● **What the task requires**:
A single number is the whole answer: the tally of lines in the data below that include the word "watering".

● **Data to use**:
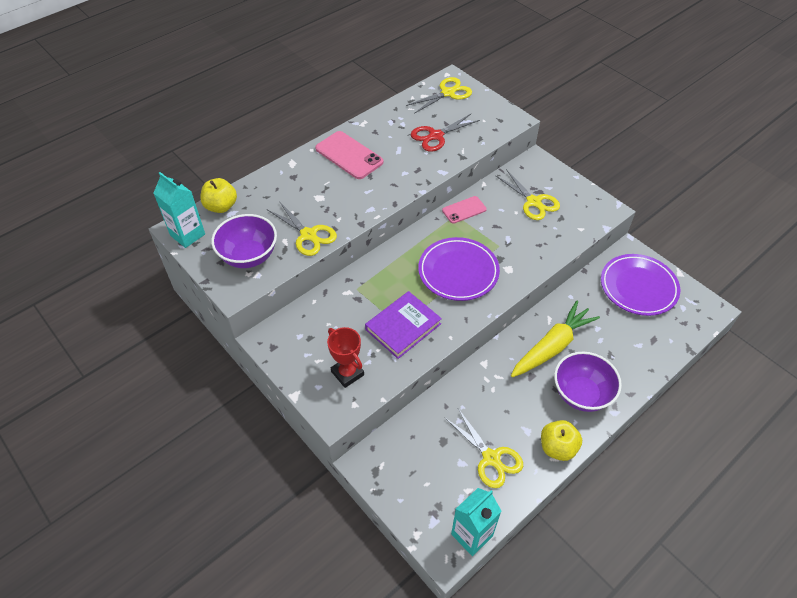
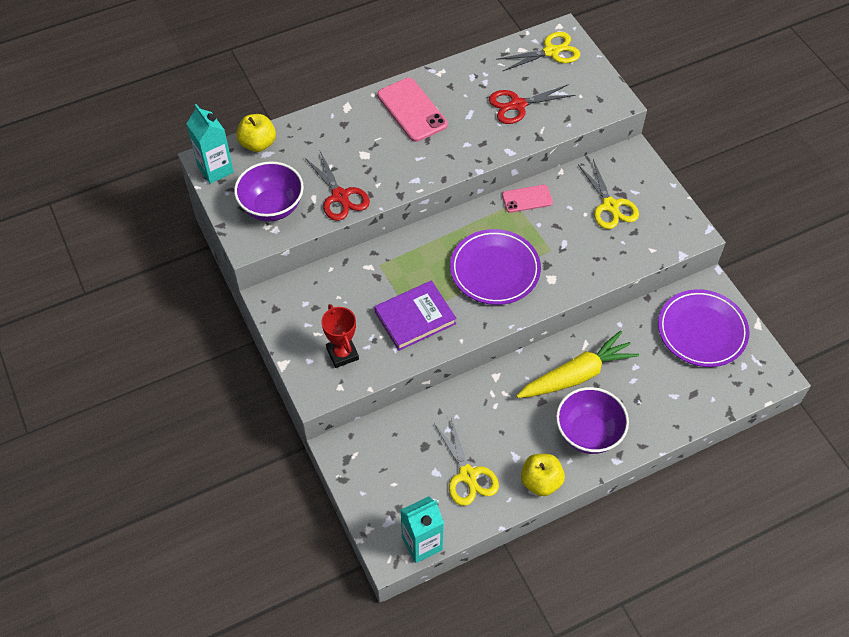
camera: 15 degrees right, 5 degrees up
(308, 235) = (340, 196): yellow scissors -> red scissors

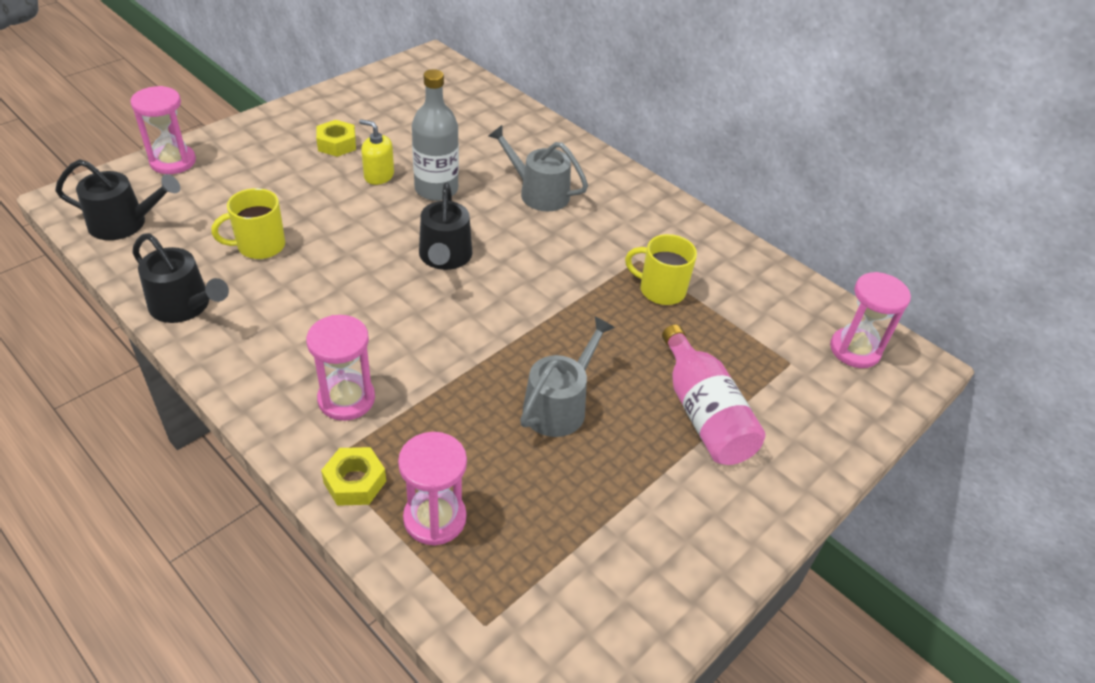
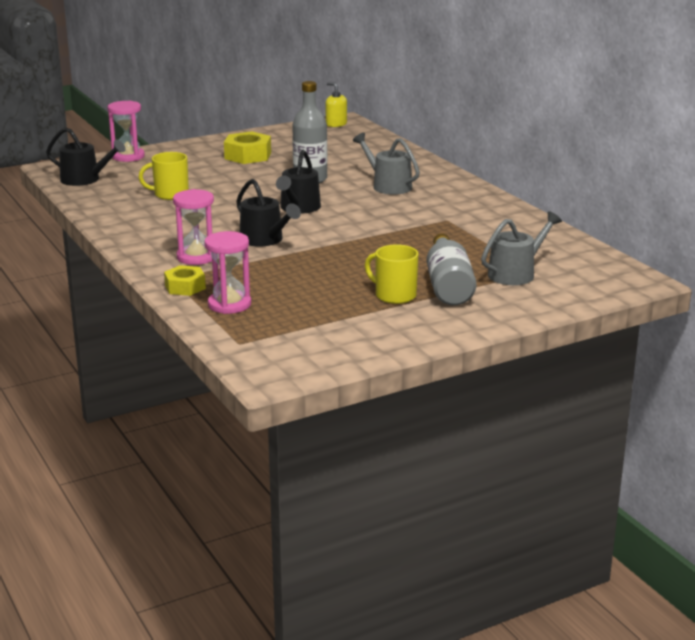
camera: 20 degrees right, 20 degrees down
(184, 306) = (109, 214): black watering can -> black watering can (264, 240)
(337, 144) = (248, 155): yellow nut -> yellow nut, size x1.51
(379, 176) = (271, 171): yellow soap dispenser -> yellow soap dispenser (336, 124)
(559, 406) = (342, 273): grey watering can -> grey watering can (515, 273)
(660, 290) = (454, 233): yellow mug -> yellow mug (394, 295)
(704, 414) = (448, 285): pink bottle -> grey bottle
(854, 350) = (593, 271): pink hourglass -> none

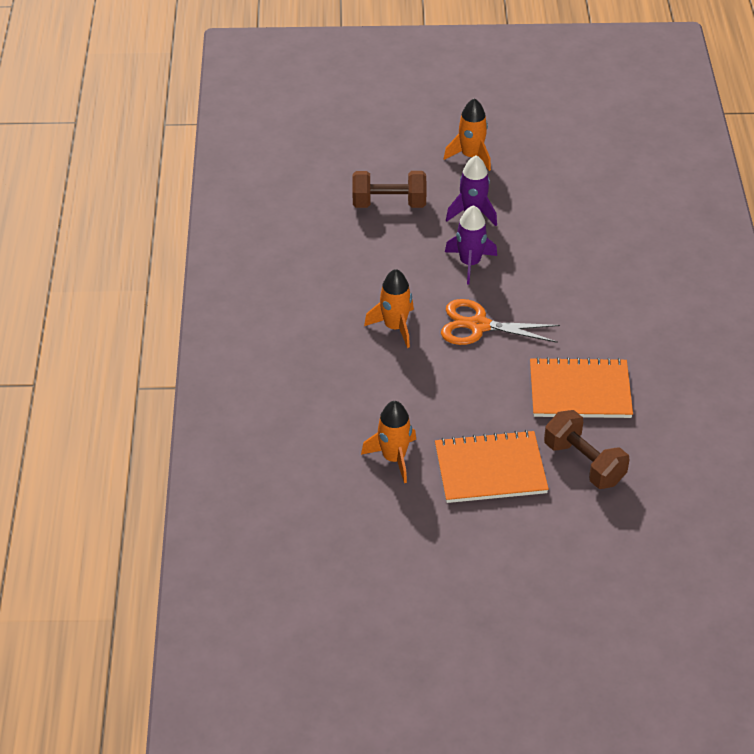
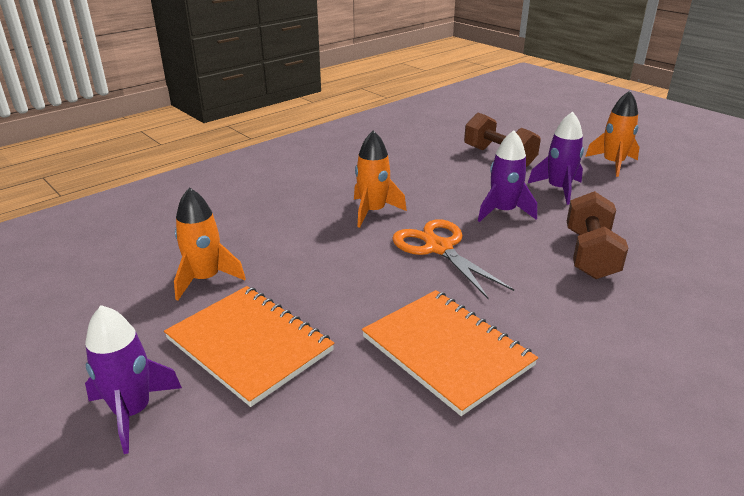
camera: 50 degrees right, 15 degrees down
(503, 542) = (133, 412): none -> purple rocket
(584, 463) = (336, 414): brown dumbbell -> brown dumbbell (590, 254)

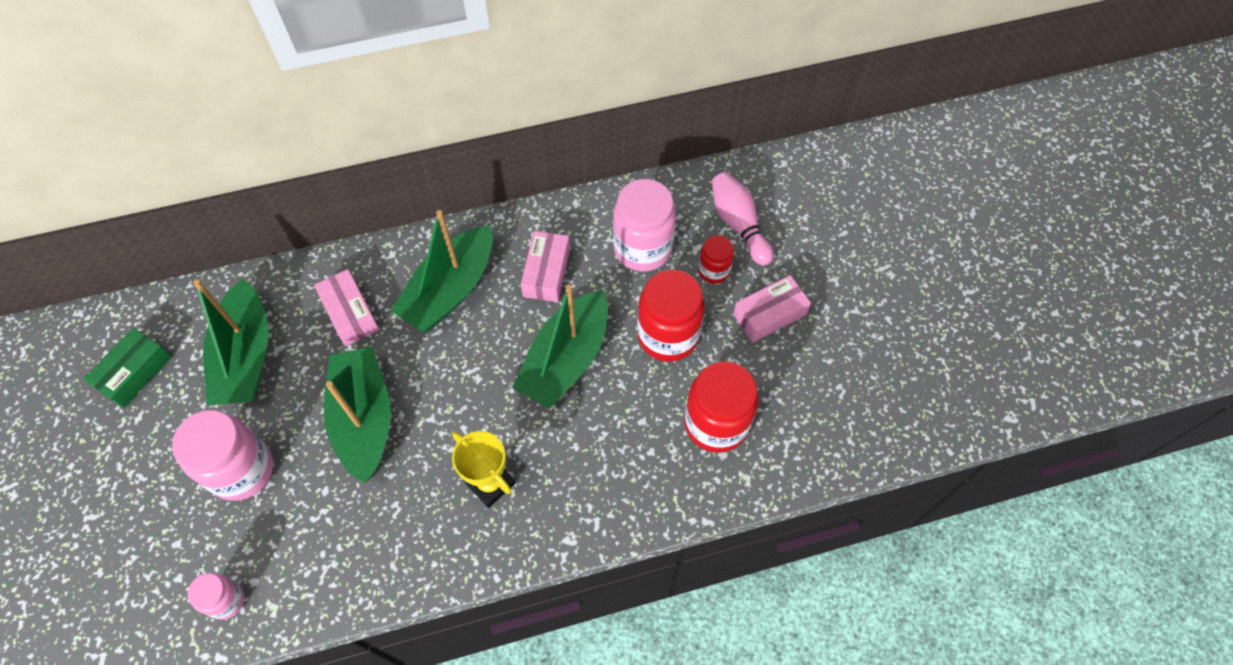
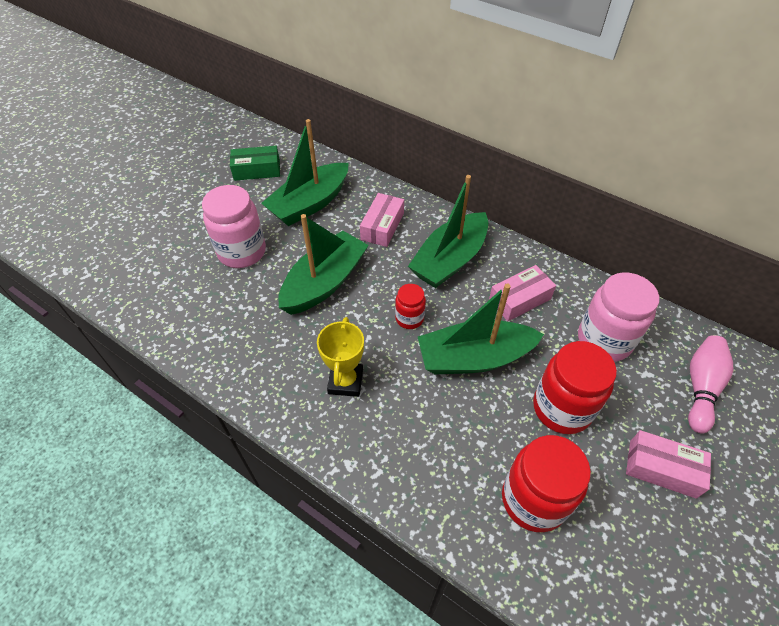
camera: 50 degrees right, 10 degrees down
(226, 600) = (158, 304): pink jar -> none
(450, 290) = (449, 260): green boat -> green boat turned 45 degrees counterclockwise
(713, 271) = (645, 399): red jar -> red jar (409, 318)

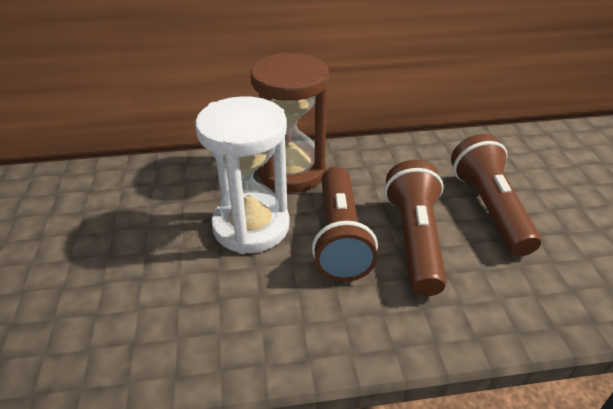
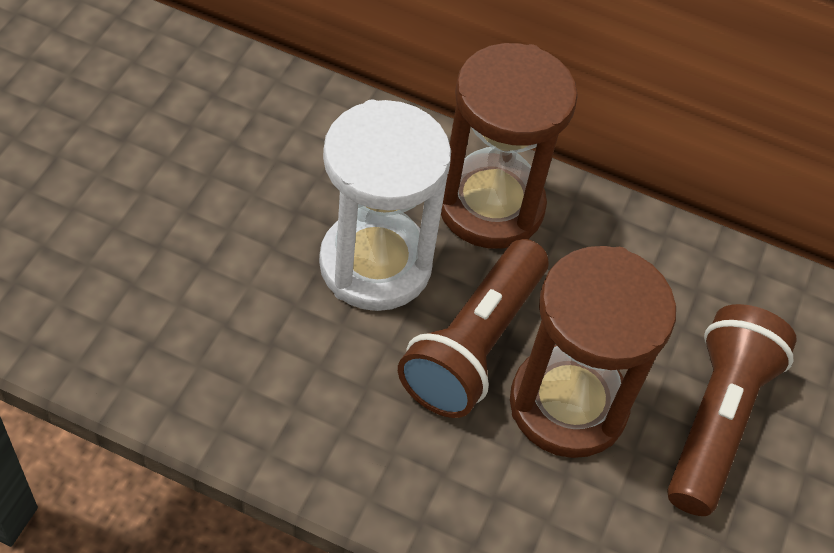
camera: 25 degrees right, 15 degrees up
(414, 239) = (568, 405): brown flashlight -> brown hourglass

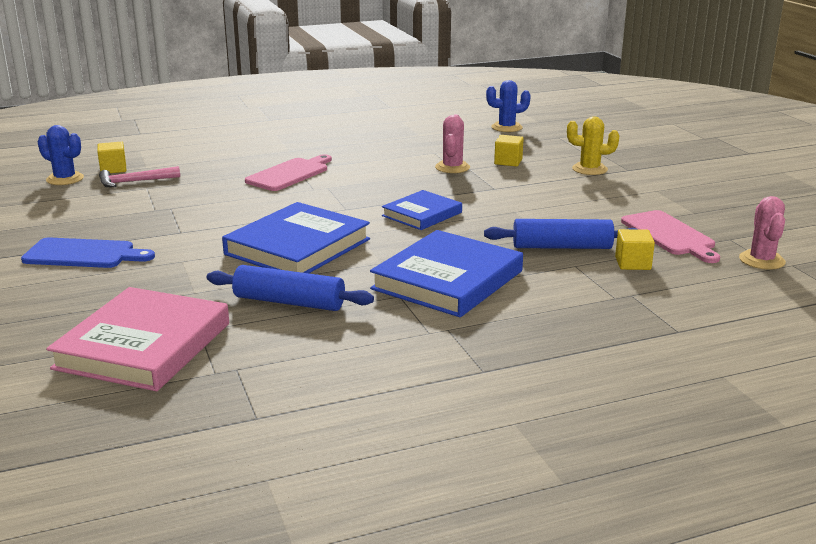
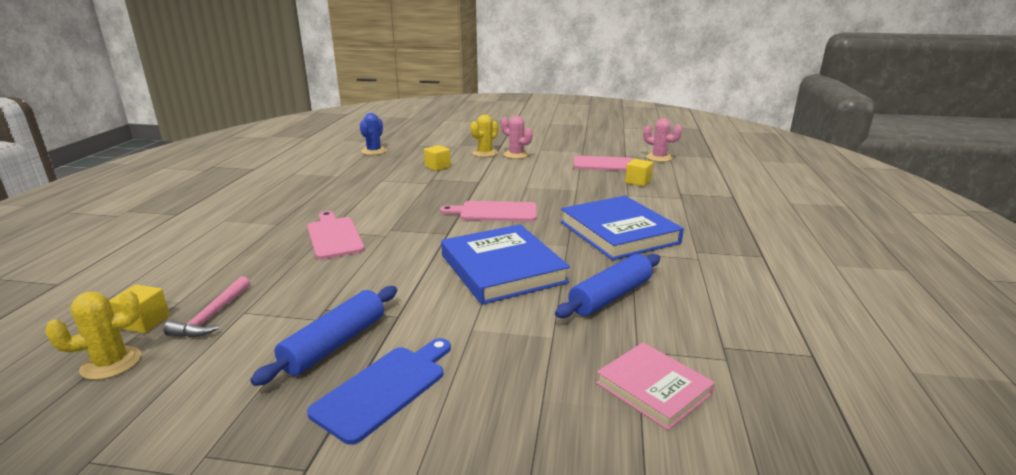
camera: 60 degrees left, 0 degrees up
(65, 179) = (111, 363): blue cactus -> yellow cactus
(143, 346) = (653, 388): pink book -> pink book, size x0.59
(422, 214) = (494, 212): blue book -> pink cutting board
(452, 167) = (421, 182): pink cactus -> pink cactus (516, 155)
(562, 247) = (597, 190): blue rolling pin -> blue rolling pin (335, 344)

● **Task solution**:
2